[Excerpts from a dataset]
—————
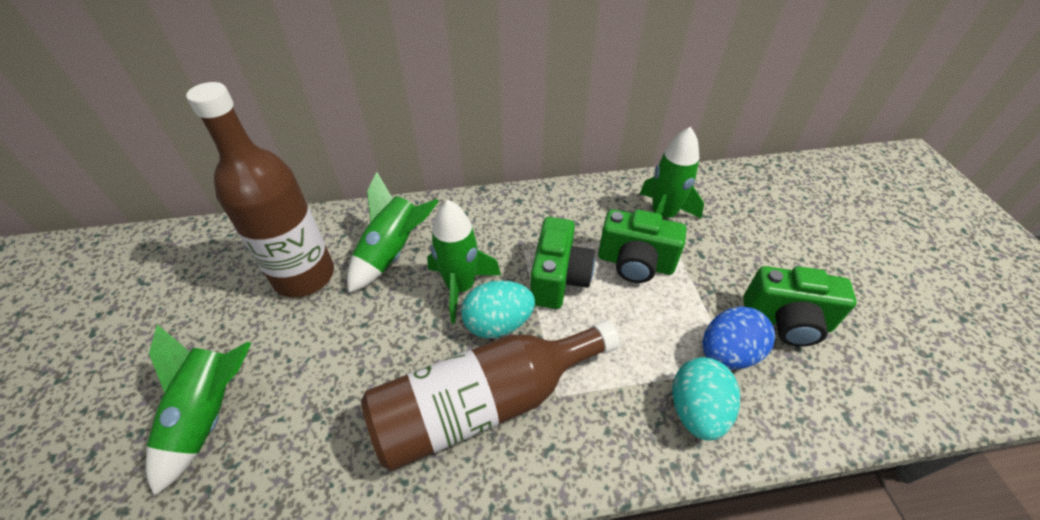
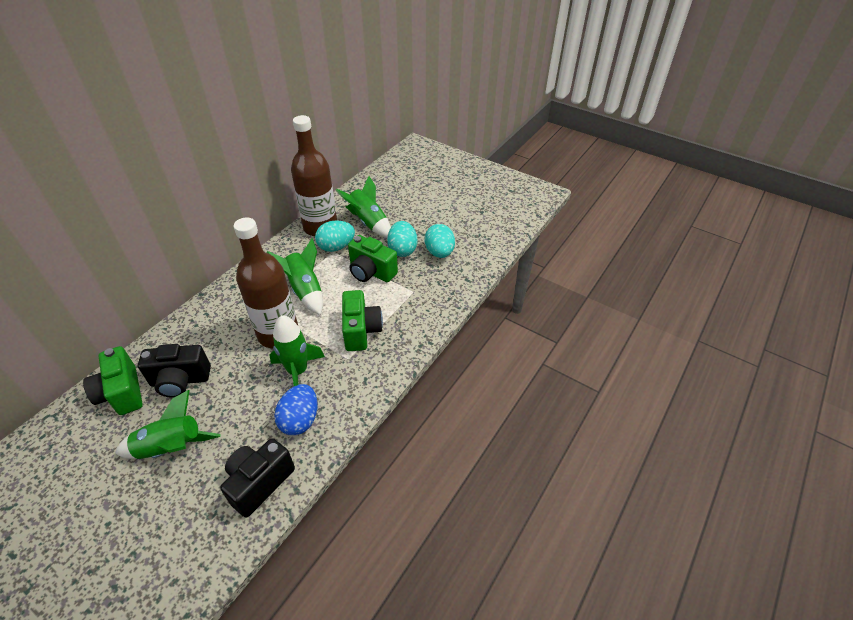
black camera: 0 -> 2
turquoise egg: 2 -> 3

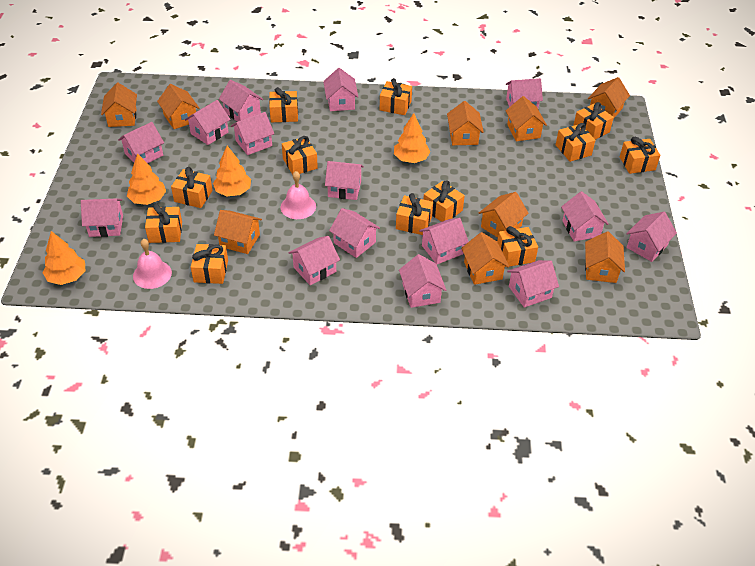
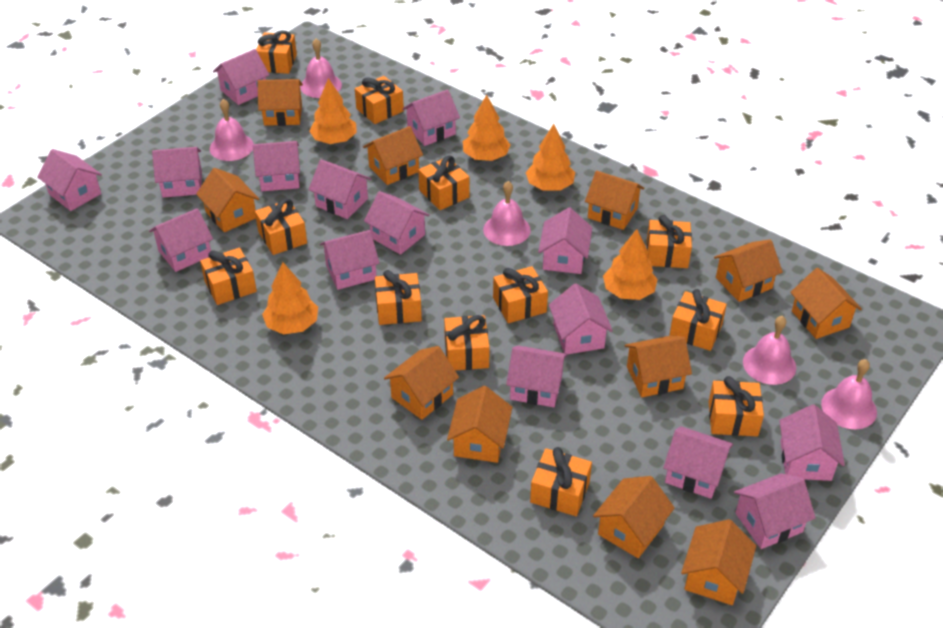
orange house: 9 -> 11
orange tree: 4 -> 5
pink bell: 2 -> 5

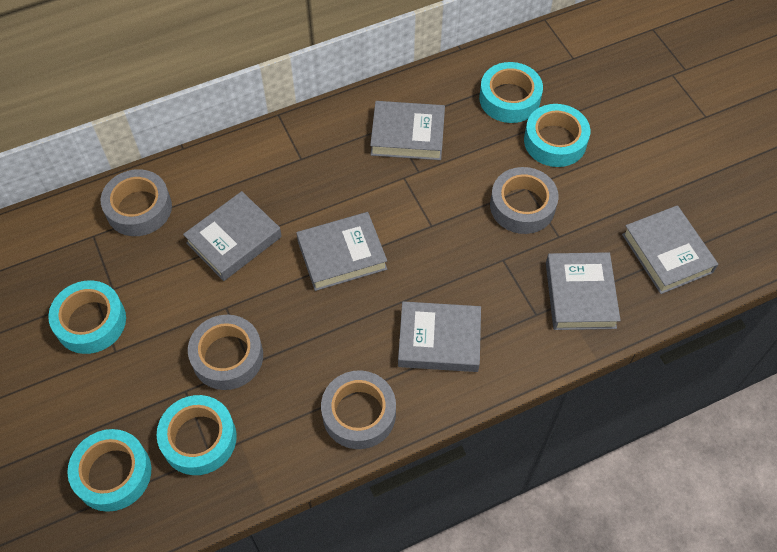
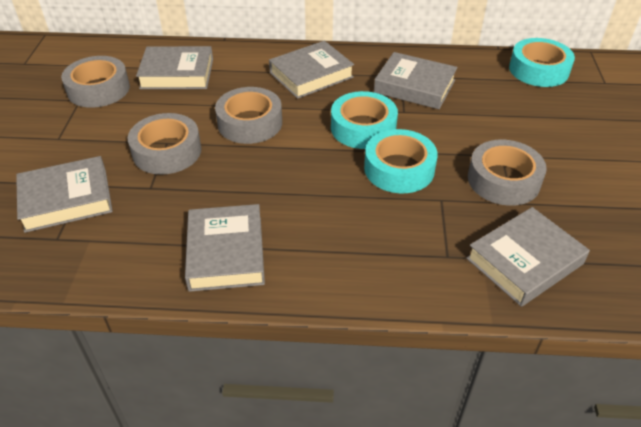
turquoise tape: 5 -> 3

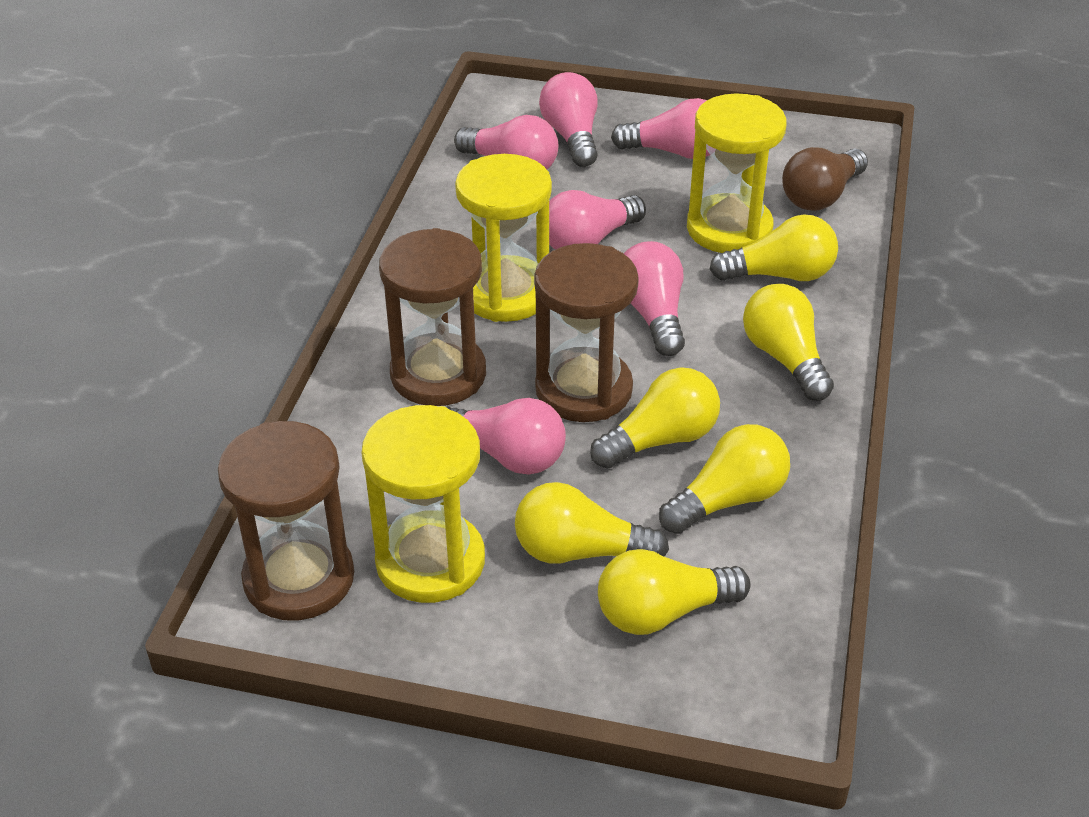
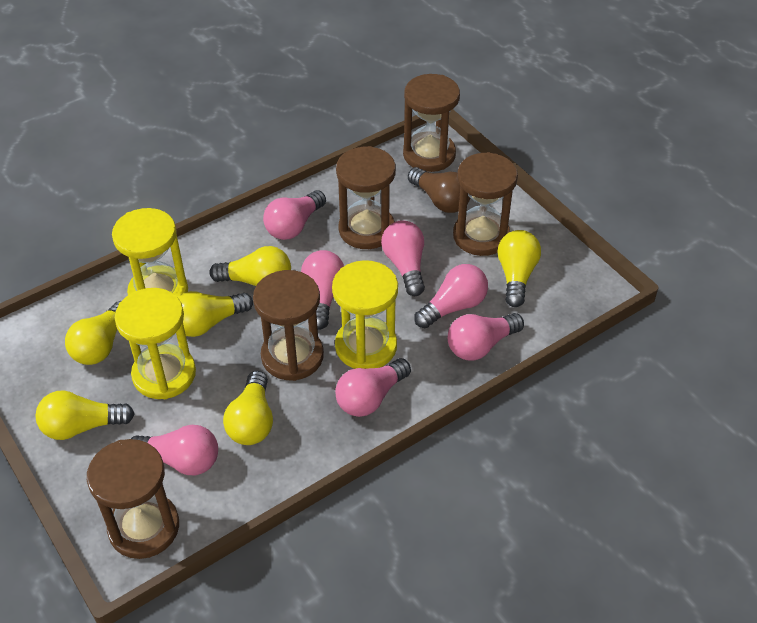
brown hourglass: 3 -> 5
pink light bulb: 6 -> 7

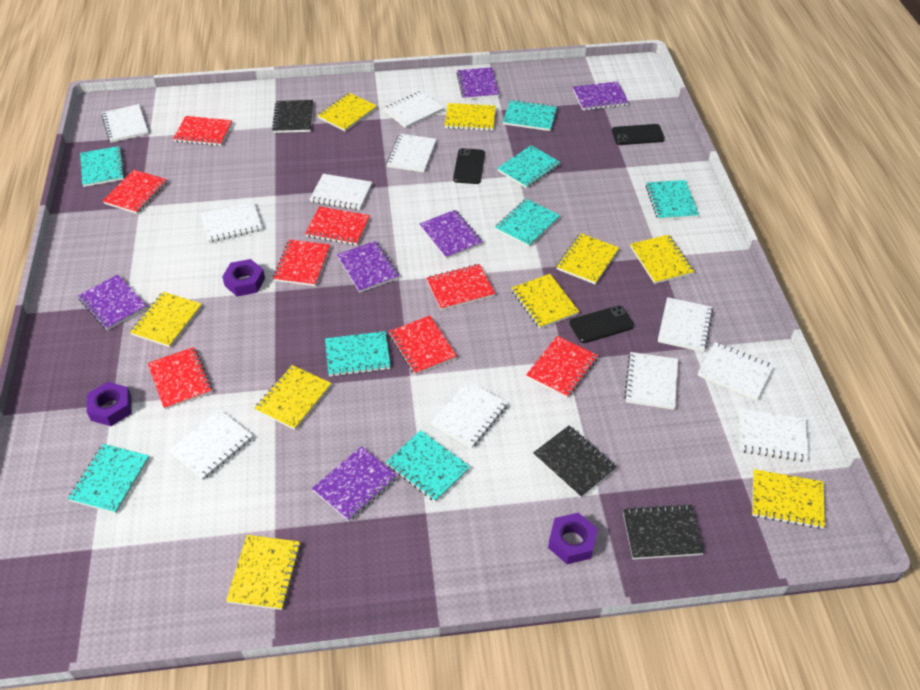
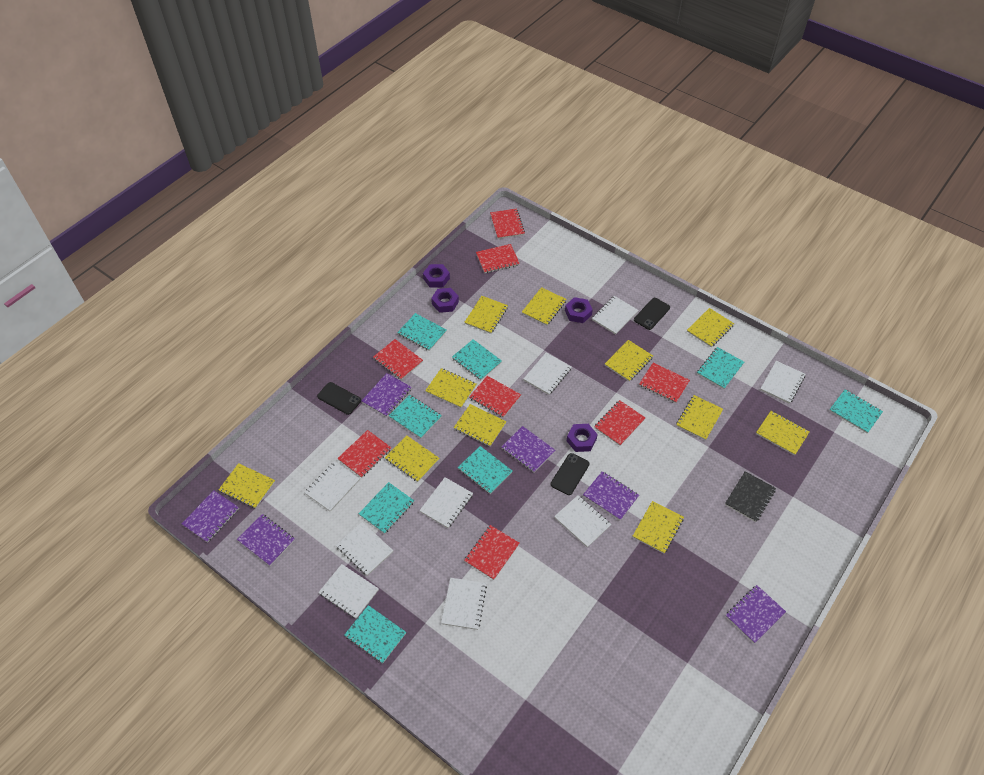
black notebook: 3 -> 1
purple nut: 3 -> 4
white notebook: 11 -> 9
yellow notebook: 9 -> 11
—————
* **Activity**: What is needed is an exact transcription of every entry, minus the pictures.

* **Written answer**:
black camera: 0 -> 2
turquoise egg: 2 -> 3

orange house: 9 -> 11
orange tree: 4 -> 5
pink bell: 2 -> 5

turquoise tape: 5 -> 3

brown hourglass: 3 -> 5
pink light bulb: 6 -> 7

black notebook: 3 -> 1
purple nut: 3 -> 4
white notebook: 11 -> 9
yellow notebook: 9 -> 11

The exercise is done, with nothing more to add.